* Exercise
Report every line of the records below that contains the string "feet", treating uppercase and lowercase letters as distinct.

── Information provided

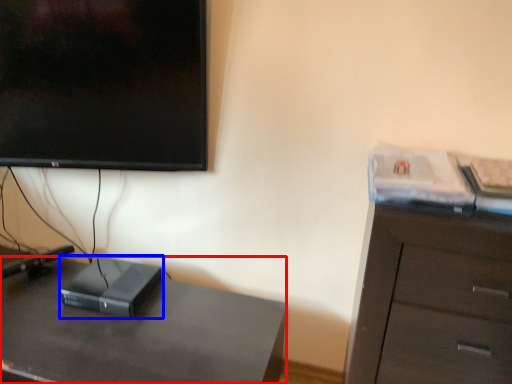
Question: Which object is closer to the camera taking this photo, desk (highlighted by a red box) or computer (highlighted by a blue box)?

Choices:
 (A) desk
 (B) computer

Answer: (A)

────
── Information provided

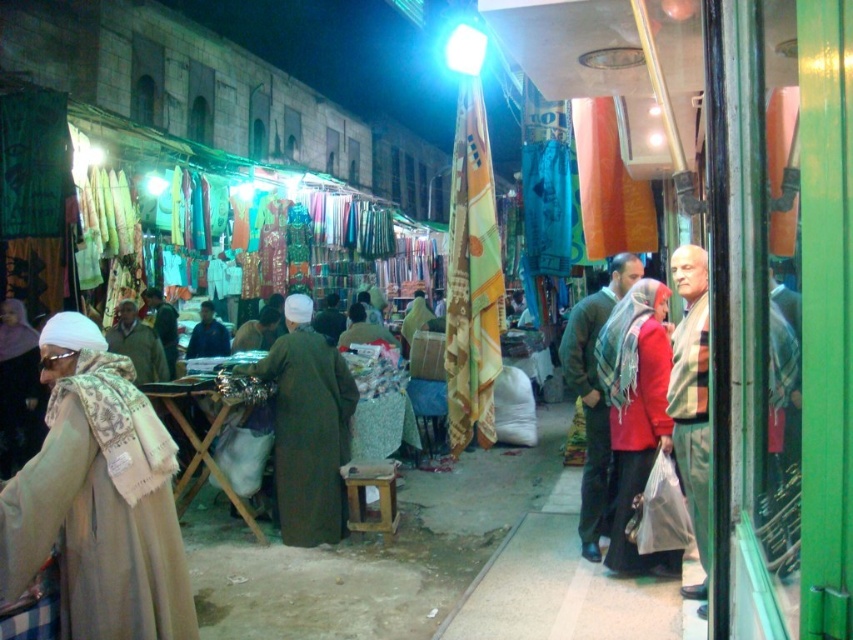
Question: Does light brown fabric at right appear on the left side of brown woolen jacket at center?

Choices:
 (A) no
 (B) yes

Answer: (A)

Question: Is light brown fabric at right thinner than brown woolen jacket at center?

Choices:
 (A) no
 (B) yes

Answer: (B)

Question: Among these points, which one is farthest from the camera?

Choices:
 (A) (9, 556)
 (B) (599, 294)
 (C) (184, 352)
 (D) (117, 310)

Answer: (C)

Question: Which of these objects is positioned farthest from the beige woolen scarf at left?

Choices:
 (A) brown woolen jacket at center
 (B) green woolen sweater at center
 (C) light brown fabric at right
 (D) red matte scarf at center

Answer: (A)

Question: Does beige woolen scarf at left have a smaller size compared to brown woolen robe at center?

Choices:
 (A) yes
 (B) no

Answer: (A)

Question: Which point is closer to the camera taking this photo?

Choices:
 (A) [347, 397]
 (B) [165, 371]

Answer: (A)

────
── Information provided

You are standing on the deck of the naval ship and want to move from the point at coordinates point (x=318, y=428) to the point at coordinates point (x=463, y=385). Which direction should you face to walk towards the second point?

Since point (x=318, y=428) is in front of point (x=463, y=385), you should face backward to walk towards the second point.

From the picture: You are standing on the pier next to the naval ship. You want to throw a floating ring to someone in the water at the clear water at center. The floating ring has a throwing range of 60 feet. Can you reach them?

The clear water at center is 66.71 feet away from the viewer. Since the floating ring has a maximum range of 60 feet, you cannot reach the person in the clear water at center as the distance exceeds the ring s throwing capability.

────

* Exercise answer
From the picture: You are standing on the pier next to the naval ship. You want to throw a floating ring to someone in the water at the clear water at center. The floating ring has a throwing range of 60 feet. Can you reach them?
The clear water at center is 66.71 feet away from the viewer. Since the floating ring has a maximum range of 60 feet, you cannot reach the person in the clear water at center as the distance exceeds the ring s throwing capability.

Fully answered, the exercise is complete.